## WHAT YOU ARE ASKED TO DO
Repeat the entries below exactly, pictures excluded.
--
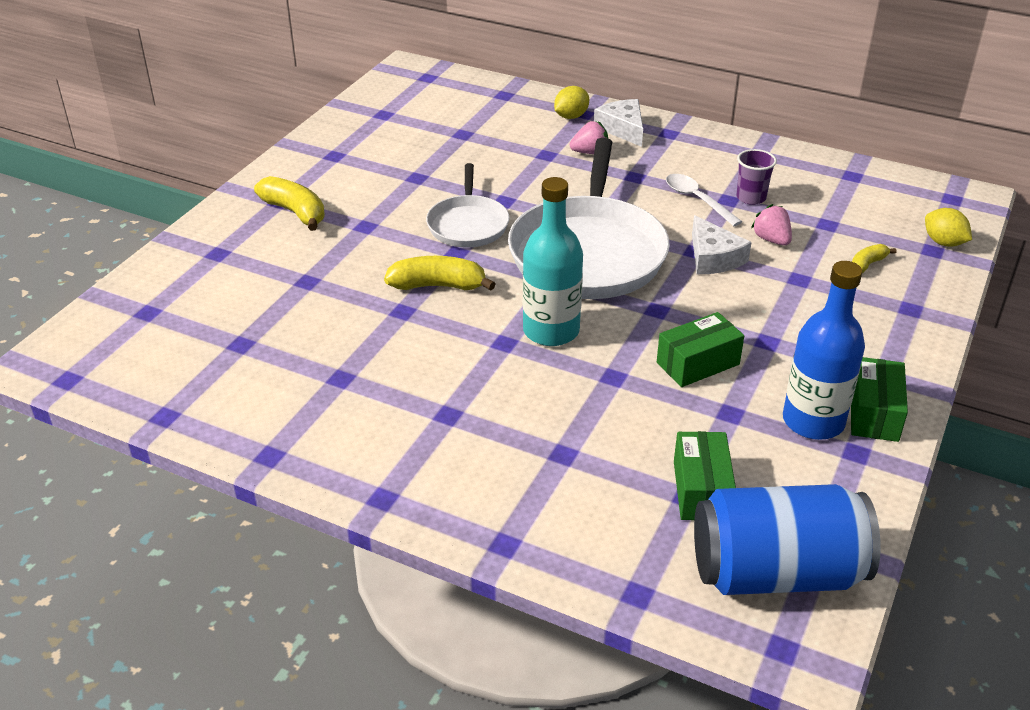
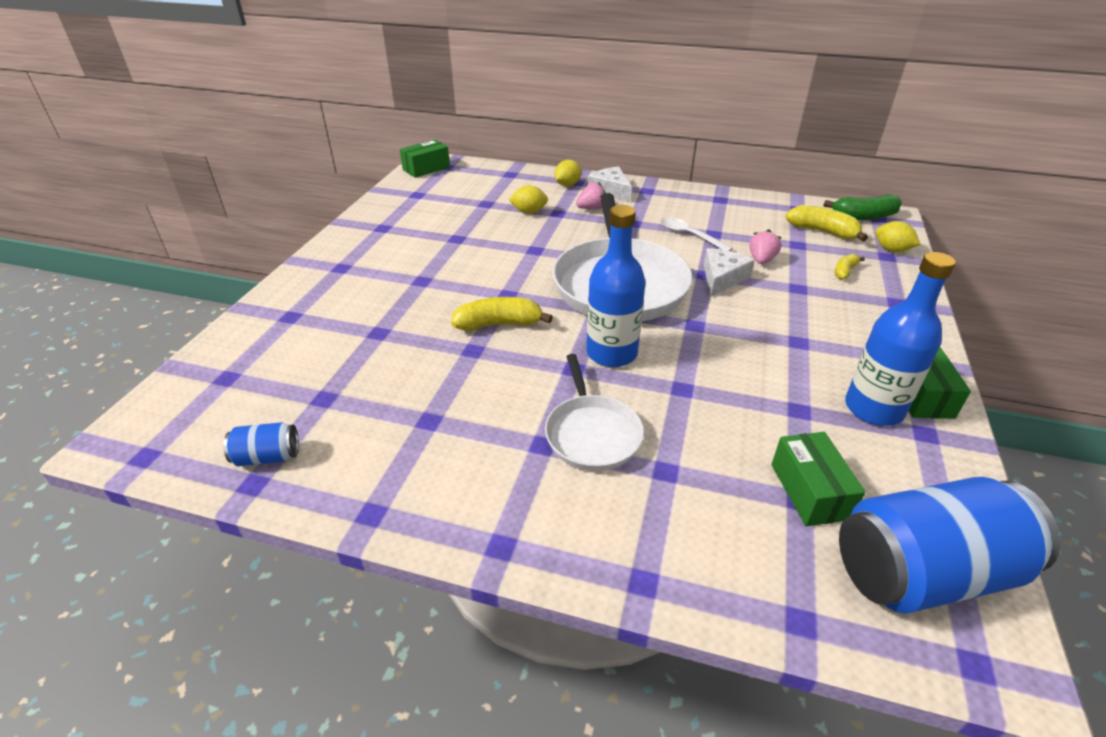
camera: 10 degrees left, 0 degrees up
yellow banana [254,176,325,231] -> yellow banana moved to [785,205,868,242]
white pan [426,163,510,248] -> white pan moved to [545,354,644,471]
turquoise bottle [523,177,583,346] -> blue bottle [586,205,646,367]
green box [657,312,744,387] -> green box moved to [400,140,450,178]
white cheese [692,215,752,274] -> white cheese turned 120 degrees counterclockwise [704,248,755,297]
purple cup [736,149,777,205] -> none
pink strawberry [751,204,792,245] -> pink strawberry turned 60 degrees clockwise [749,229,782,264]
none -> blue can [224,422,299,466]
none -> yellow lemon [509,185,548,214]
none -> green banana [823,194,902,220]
--
## PROBLEM SOLUTION
camera: 10 degrees left, 0 degrees up
yellow banana [254,176,325,231] -> yellow banana moved to [785,205,868,242]
white pan [426,163,510,248] -> white pan moved to [545,354,644,471]
turquoise bottle [523,177,583,346] -> blue bottle [586,205,646,367]
green box [657,312,744,387] -> green box moved to [400,140,450,178]
white cheese [692,215,752,274] -> white cheese turned 120 degrees counterclockwise [704,248,755,297]
purple cup [736,149,777,205] -> none
pink strawberry [751,204,792,245] -> pink strawberry turned 60 degrees clockwise [749,229,782,264]
none -> blue can [224,422,299,466]
none -> yellow lemon [509,185,548,214]
none -> green banana [823,194,902,220]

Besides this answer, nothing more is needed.